# Required action:
Write out again only the lines that run from the start of the entries to the line containing "camera: 20 degrees right, 15 degrees down", both included.

━━ Dataset extract ━━

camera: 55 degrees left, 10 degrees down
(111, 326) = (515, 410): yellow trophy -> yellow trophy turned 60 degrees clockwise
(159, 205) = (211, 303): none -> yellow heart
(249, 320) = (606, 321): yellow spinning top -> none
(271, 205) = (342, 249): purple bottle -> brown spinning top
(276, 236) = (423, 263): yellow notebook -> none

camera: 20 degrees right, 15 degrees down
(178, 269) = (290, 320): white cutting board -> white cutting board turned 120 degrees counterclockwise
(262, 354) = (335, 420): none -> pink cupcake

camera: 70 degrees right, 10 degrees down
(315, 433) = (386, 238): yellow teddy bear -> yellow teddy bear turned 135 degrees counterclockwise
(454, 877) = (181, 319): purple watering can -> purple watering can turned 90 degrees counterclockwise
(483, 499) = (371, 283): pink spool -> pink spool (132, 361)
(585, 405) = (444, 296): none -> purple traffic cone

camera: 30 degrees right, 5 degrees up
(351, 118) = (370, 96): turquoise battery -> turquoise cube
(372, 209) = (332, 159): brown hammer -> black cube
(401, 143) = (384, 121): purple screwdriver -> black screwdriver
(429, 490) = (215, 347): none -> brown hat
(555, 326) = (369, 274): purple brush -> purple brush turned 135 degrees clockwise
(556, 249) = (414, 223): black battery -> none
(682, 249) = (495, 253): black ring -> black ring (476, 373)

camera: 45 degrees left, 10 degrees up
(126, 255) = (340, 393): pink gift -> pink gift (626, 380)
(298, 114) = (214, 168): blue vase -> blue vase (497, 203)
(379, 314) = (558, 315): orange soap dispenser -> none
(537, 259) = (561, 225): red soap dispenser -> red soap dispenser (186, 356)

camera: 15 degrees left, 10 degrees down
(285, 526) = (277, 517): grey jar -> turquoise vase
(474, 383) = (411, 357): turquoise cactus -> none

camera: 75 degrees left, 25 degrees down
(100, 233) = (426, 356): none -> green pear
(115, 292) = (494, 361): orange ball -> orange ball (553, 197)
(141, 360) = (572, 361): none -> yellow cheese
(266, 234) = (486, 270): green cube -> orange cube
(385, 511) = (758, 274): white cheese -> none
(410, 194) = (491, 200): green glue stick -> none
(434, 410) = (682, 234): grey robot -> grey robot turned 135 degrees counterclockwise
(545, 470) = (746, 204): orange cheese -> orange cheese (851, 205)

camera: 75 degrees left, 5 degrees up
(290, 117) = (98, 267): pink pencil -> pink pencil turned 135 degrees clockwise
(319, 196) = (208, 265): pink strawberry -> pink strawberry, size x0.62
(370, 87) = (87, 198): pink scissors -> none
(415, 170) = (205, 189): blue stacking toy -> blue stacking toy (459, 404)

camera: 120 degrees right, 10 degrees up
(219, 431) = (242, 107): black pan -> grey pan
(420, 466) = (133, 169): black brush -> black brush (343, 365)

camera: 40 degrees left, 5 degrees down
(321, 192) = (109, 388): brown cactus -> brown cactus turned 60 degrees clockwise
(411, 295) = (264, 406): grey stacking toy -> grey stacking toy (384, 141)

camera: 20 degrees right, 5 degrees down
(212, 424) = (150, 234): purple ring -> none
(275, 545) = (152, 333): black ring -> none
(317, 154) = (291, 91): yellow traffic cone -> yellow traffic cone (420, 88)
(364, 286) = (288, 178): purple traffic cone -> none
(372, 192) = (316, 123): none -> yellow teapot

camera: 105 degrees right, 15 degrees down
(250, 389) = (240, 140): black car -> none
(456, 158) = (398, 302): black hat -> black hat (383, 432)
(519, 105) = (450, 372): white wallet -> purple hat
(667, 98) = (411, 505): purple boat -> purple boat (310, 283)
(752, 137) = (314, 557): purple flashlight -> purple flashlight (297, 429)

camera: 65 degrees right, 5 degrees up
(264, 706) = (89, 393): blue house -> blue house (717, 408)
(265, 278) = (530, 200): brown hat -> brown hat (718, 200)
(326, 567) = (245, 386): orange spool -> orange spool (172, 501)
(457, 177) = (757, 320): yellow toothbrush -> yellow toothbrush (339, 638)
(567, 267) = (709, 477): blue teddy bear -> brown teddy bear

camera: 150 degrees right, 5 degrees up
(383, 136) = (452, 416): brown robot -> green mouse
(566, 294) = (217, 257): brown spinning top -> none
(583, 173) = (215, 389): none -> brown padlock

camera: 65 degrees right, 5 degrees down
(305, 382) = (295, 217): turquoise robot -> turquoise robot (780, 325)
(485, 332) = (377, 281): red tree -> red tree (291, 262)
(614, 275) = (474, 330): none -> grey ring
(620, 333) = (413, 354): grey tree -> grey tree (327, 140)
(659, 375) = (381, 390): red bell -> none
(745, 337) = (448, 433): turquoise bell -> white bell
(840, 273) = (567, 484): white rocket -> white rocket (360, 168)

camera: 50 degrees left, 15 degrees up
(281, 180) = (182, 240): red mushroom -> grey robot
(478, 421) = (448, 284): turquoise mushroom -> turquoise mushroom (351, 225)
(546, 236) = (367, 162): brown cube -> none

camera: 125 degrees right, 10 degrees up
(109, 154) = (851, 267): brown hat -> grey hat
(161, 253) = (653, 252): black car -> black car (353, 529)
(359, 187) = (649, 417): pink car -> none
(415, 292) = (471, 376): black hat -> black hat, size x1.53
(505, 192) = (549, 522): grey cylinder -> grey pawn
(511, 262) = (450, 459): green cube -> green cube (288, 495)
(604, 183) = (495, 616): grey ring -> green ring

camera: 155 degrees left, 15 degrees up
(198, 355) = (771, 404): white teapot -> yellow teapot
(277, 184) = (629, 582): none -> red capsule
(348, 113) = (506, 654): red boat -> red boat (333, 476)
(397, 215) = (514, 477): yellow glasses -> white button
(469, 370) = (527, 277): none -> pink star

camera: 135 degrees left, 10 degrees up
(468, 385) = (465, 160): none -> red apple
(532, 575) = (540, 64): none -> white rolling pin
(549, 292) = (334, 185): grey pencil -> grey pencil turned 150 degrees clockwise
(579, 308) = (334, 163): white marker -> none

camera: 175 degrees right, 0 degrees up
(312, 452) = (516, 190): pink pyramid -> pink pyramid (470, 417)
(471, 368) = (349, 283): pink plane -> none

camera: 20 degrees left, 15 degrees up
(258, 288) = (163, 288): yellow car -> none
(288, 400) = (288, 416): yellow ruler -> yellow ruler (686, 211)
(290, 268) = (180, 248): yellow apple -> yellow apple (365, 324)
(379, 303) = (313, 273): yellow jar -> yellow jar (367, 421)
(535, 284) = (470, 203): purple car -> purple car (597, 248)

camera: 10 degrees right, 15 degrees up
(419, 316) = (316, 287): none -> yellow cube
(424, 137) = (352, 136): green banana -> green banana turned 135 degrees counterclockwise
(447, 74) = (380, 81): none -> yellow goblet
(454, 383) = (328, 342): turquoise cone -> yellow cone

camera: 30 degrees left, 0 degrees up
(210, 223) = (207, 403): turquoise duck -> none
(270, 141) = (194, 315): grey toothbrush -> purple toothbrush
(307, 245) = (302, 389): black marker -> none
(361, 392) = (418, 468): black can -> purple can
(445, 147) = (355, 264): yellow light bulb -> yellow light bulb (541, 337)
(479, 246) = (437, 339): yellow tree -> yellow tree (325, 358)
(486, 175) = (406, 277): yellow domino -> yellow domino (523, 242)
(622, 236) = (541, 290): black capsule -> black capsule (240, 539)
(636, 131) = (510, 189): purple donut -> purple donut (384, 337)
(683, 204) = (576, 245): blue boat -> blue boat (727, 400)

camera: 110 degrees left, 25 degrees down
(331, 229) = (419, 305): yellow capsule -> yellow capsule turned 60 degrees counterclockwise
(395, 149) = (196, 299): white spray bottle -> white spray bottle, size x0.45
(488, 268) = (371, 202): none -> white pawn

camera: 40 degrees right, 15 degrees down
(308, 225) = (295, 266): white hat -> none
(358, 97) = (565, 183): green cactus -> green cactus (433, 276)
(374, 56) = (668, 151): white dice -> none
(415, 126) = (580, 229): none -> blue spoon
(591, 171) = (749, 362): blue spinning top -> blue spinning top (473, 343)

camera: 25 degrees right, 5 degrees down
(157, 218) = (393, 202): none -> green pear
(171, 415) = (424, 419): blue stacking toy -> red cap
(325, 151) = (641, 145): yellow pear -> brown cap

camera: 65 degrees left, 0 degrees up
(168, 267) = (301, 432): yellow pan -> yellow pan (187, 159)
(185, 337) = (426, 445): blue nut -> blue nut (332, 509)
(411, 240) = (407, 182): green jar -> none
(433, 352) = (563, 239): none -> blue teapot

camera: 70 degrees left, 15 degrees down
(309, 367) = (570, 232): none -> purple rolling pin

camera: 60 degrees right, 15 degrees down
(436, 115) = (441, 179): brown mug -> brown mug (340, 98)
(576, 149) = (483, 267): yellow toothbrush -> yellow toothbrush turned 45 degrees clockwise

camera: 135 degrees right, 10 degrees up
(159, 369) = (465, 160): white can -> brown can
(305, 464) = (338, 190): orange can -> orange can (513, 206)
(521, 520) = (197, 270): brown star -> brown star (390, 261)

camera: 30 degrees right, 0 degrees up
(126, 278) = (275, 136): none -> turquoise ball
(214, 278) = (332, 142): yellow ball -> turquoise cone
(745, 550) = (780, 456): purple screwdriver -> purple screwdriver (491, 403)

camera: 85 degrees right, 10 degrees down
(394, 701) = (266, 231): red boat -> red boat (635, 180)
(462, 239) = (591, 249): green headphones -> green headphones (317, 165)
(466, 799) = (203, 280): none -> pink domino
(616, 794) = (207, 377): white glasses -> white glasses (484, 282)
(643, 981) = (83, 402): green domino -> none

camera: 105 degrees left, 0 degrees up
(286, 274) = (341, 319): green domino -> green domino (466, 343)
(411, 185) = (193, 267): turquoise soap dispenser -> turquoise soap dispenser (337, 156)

━━━

# Exercise output:
camera: 55 degrees left, 10 degrees down
(111, 326) = (515, 410): yellow trophy -> yellow trophy turned 60 degrees clockwise
(159, 205) = (211, 303): none -> yellow heart
(249, 320) = (606, 321): yellow spinning top -> none
(271, 205) = (342, 249): purple bottle -> brown spinning top
(276, 236) = (423, 263): yellow notebook -> none

camera: 20 degrees right, 15 degrees down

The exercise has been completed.